_Task instructions_
The listing that follows must be retyped exactly, without its pictures.

_Data to process_
☆ ☆ ☆

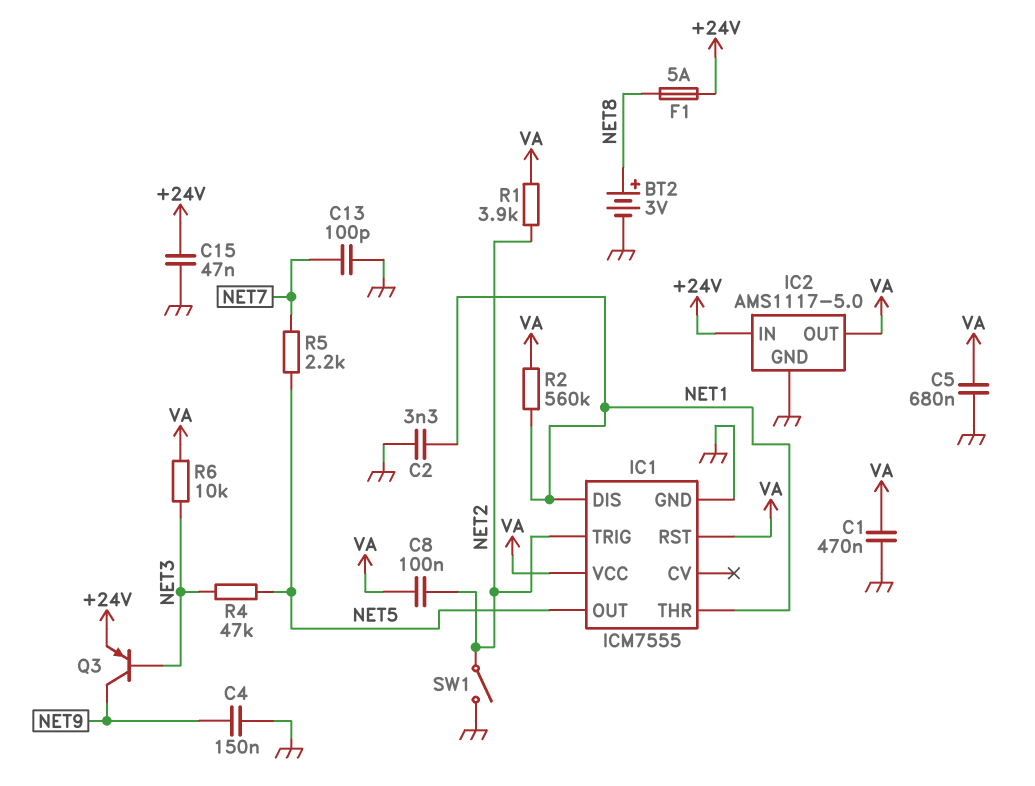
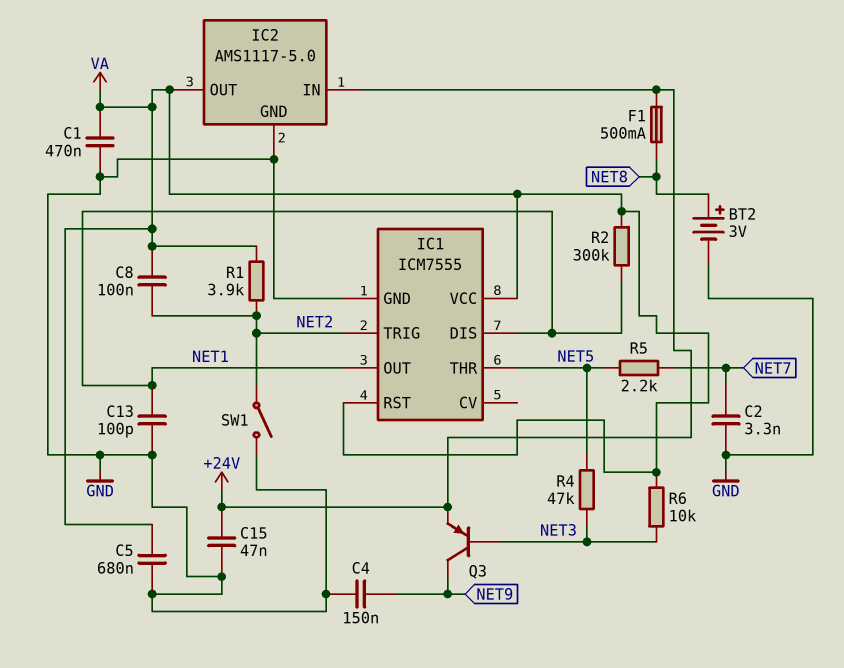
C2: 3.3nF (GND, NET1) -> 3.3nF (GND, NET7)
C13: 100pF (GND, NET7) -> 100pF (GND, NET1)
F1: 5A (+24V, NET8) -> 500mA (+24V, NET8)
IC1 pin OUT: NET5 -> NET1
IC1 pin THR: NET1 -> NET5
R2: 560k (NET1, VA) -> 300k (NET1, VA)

☆ ☆ ☆

_Exercise answer_
C2: 3.3nF (GND, NET1) -> 3.3nF (GND, NET7)
C13: 100pF (GND, NET7) -> 100pF (GND, NET1)
F1: 5A (+24V, NET8) -> 500mA (+24V, NET8)
IC1 pin OUT: NET5 -> NET1
IC1 pin THR: NET1 -> NET5
R2: 560k (NET1, VA) -> 300k (NET1, VA)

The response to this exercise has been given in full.